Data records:
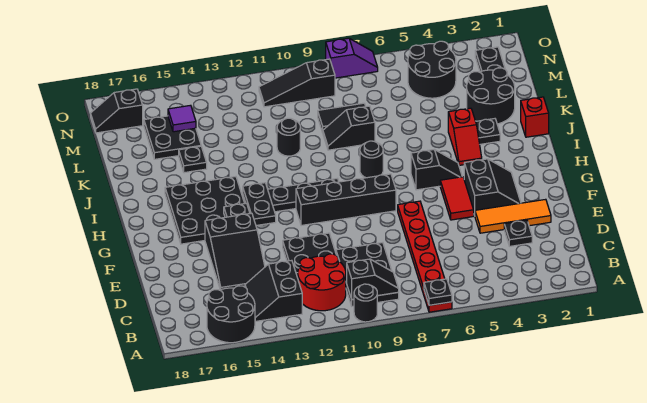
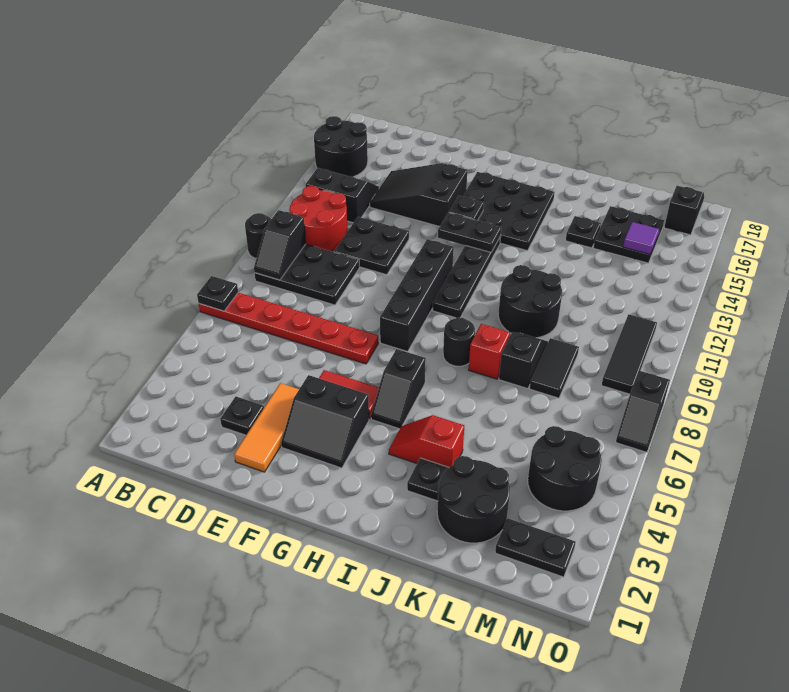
red brick J1 level 1 -> red brick J8 level 1
black round brick K11 level 1 -> black round brick J10:K11 level 1
black slope N9:N11 level 1 top 9 -> black tile N9:N11 level 1
purple slope O7:O8 level 1 top 8 -> black slope O7:O8 level 1 top 8

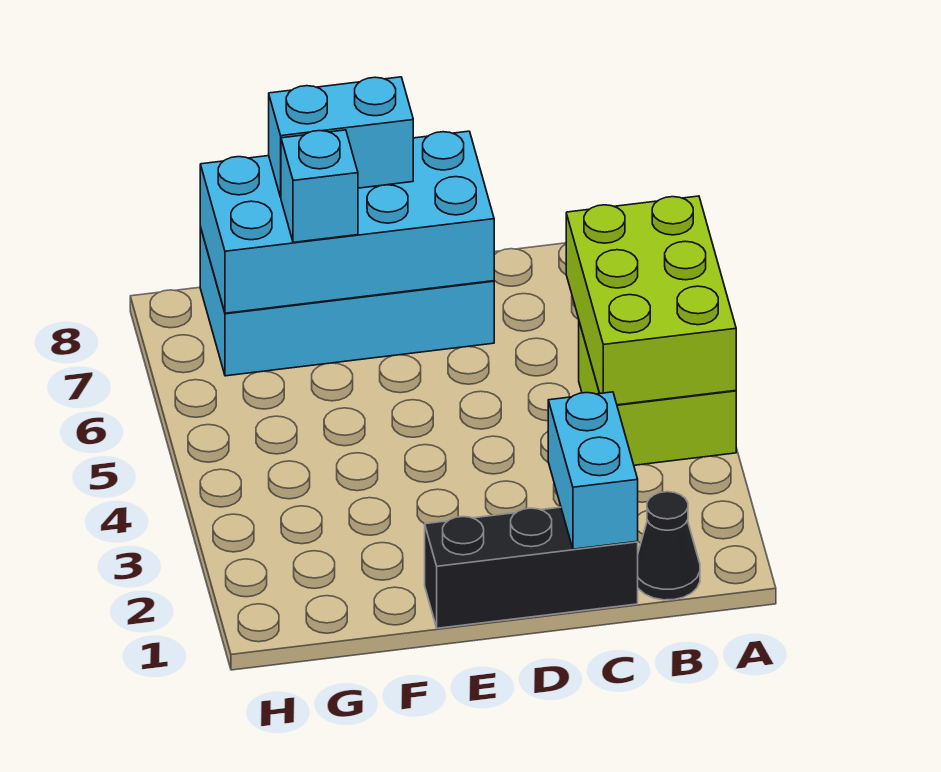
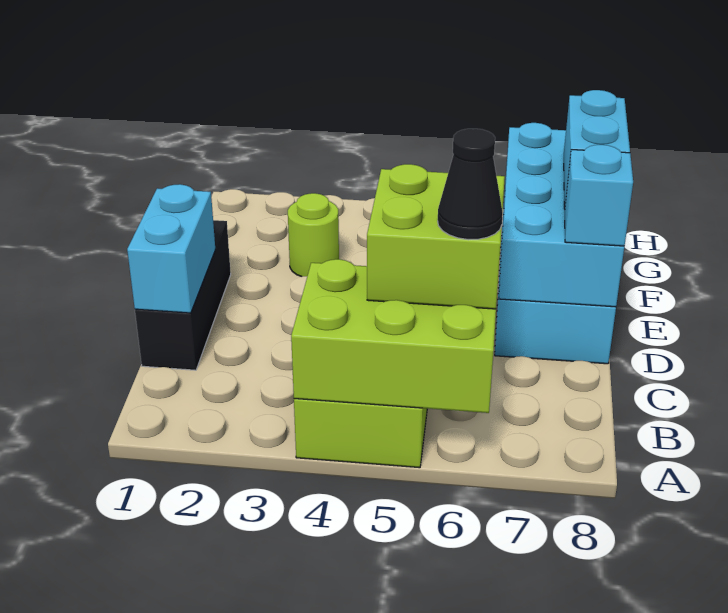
black cone B1 level 1 -> black cone B6 level 4
none -> lime brick B5:C6 level 3
cyan brick C1:C2 level 2 -> cyan brick C1:D1 level 2
none -> lime round brick F3 level 1
cyan brick F7 level 3 -> cyan brick D8 level 3

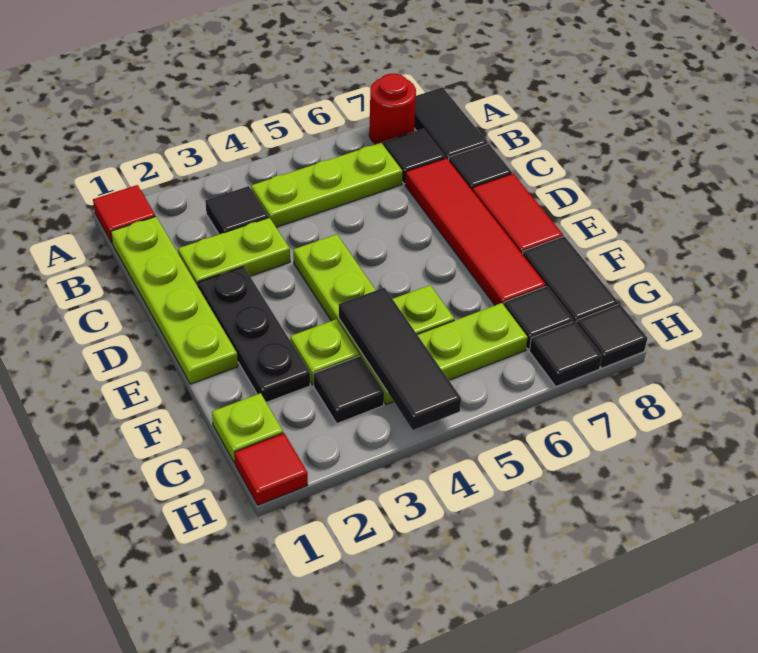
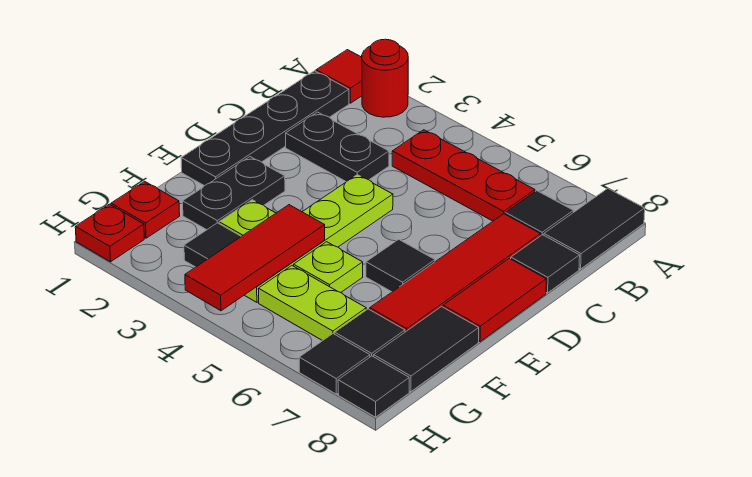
red round brick A7 level 1 -> red round brick A2 level 1
lime plate B1:E1 level 1 -> black plate B1:E1 level 1
black tile B3 level 1 -> black tile E6 level 1
lime plate B4:B6 level 1 -> red plate B4:B6 level 1
lime plate C2:C3 level 1 -> black plate C2:C3 level 1
black plate D2:F2 level 1 -> black plate E2:F2 level 1
black tile F4:H4 level 2 -> red tile F4:H4 level 2
lime plate G1 level 1 -> red plate G1 level 1
red tile H1 level 1 -> red plate H1 level 1

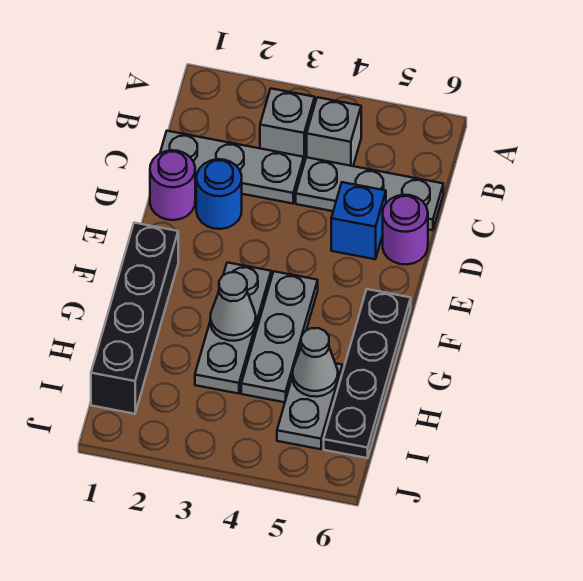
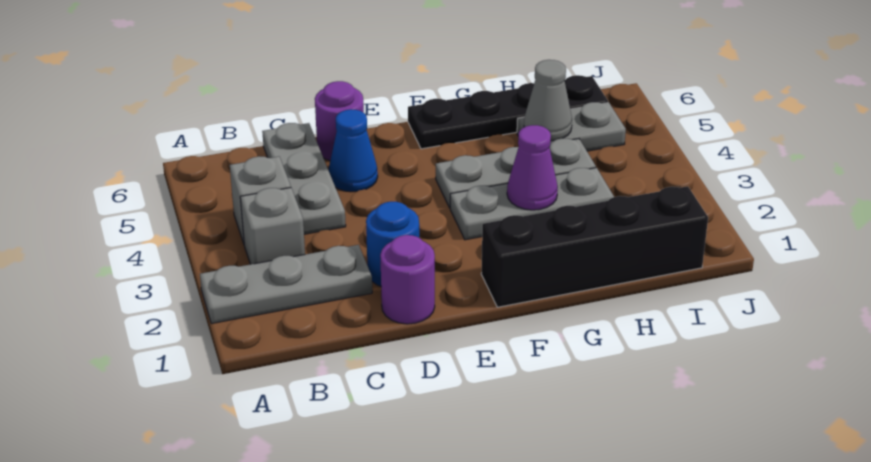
grey plate C1:C3 level 1 -> grey plate A2:C2 level 1
blue brick D5 level 1 -> blue cone D5 level 1
grey cone G3 level 2 -> purple cone G3 level 2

** TASK TO COMPLETE **
Reproduce the records above exactly, leaving out every picture they contain.

** TASK RESPONSE **
red brick J1 level 1 -> red brick J8 level 1
black round brick K11 level 1 -> black round brick J10:K11 level 1
black slope N9:N11 level 1 top 9 -> black tile N9:N11 level 1
purple slope O7:O8 level 1 top 8 -> black slope O7:O8 level 1 top 8

black cone B1 level 1 -> black cone B6 level 4
none -> lime brick B5:C6 level 3
cyan brick C1:C2 level 2 -> cyan brick C1:D1 level 2
none -> lime round brick F3 level 1
cyan brick F7 level 3 -> cyan brick D8 level 3

red round brick A7 level 1 -> red round brick A2 level 1
lime plate B1:E1 level 1 -> black plate B1:E1 level 1
black tile B3 level 1 -> black tile E6 level 1
lime plate B4:B6 level 1 -> red plate B4:B6 level 1
lime plate C2:C3 level 1 -> black plate C2:C3 level 1
black plate D2:F2 level 1 -> black plate E2:F2 level 1
black tile F4:H4 level 2 -> red tile F4:H4 level 2
lime plate G1 level 1 -> red plate G1 level 1
red tile H1 level 1 -> red plate H1 level 1

grey plate C1:C3 level 1 -> grey plate A2:C2 level 1
blue brick D5 level 1 -> blue cone D5 level 1
grey cone G3 level 2 -> purple cone G3 level 2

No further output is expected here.